WHAT YOU SHOULD DO>
Because the entries hold pictures, reproduce only their words, exactly as written.

RECORD EXTRACTS>
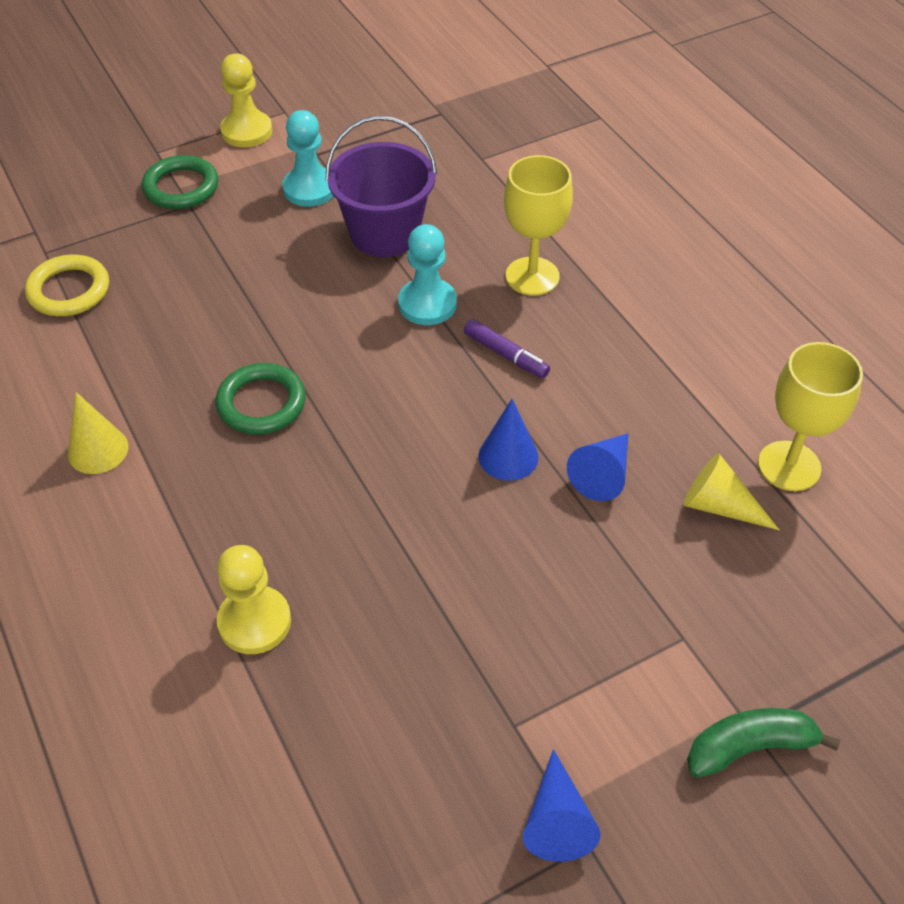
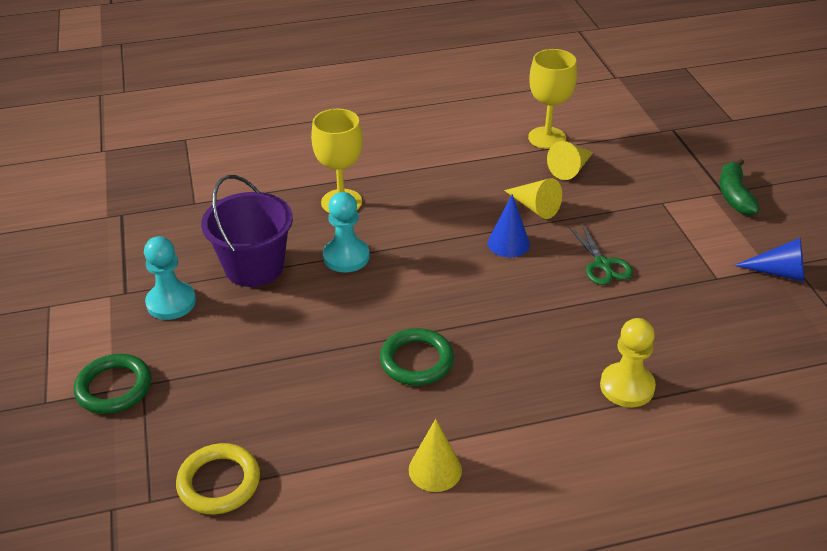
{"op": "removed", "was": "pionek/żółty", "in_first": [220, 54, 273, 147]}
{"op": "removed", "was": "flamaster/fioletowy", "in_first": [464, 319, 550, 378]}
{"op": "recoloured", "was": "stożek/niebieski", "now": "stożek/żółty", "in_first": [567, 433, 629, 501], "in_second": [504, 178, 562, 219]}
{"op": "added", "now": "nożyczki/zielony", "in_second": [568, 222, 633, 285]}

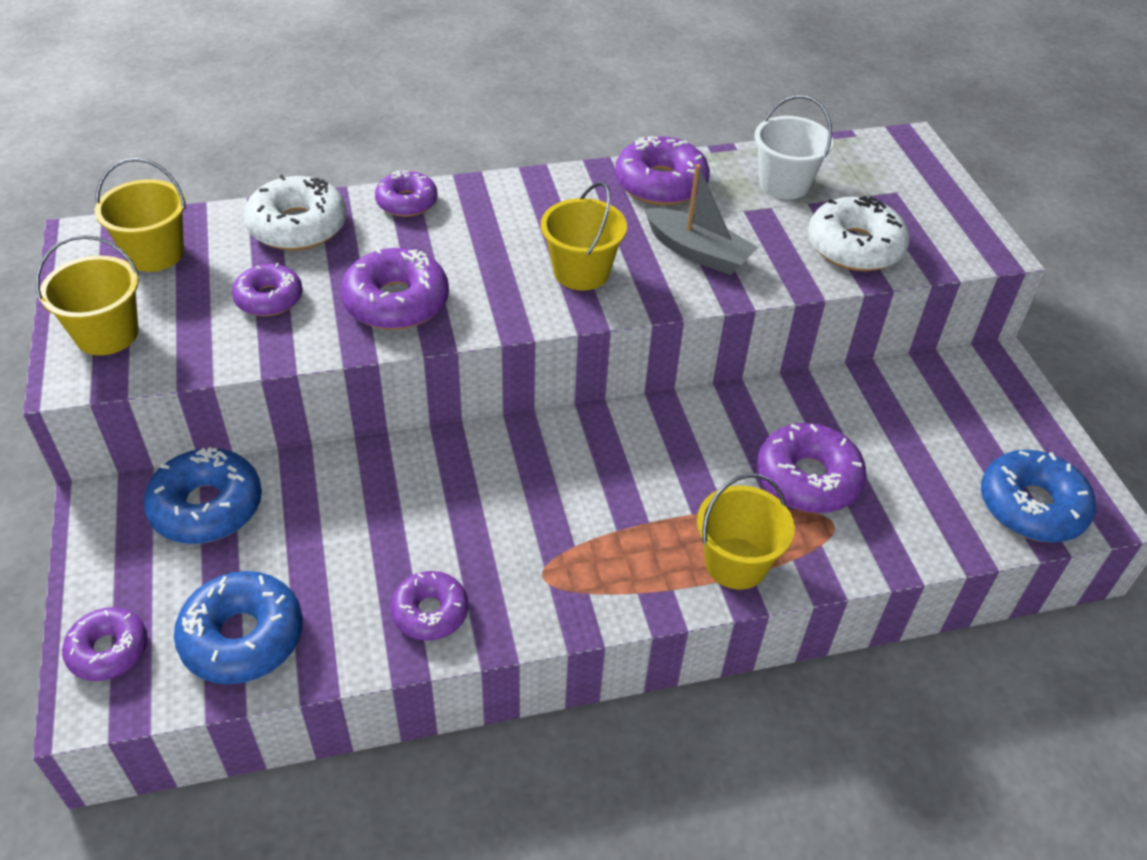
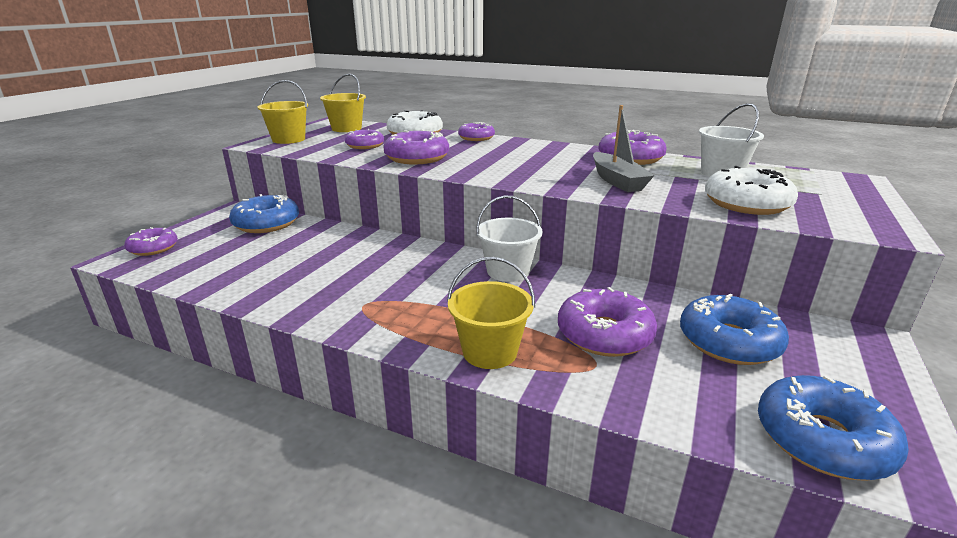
{"op": "removed", "was": "wiadro/żółty", "in_first": [541, 182, 627, 291]}
{"op": "moved", "was": "donut/niebieski", "in_first": [174, 571, 303, 684], "in_second": [680, 294, 789, 365]}
{"op": "removed", "was": "donut/fioletowy", "in_first": [391, 571, 468, 641]}
{"op": "added", "now": "wiadro/biały", "in_second": [476, 195, 543, 282]}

YOUR SOLUTION>
{"op": "removed", "was": "pionek/żółty", "in_first": [220, 54, 273, 147]}
{"op": "removed", "was": "flamaster/fioletowy", "in_first": [464, 319, 550, 378]}
{"op": "recoloured", "was": "stożek/niebieski", "now": "stożek/żółty", "in_first": [567, 433, 629, 501], "in_second": [504, 178, 562, 219]}
{"op": "added", "now": "nożyczki/zielony", "in_second": [568, 222, 633, 285]}

{"op": "removed", "was": "wiadro/żółty", "in_first": [541, 182, 627, 291]}
{"op": "moved", "was": "donut/niebieski", "in_first": [174, 571, 303, 684], "in_second": [680, 294, 789, 365]}
{"op": "removed", "was": "donut/fioletowy", "in_first": [391, 571, 468, 641]}
{"op": "added", "now": "wiadro/biały", "in_second": [476, 195, 543, 282]}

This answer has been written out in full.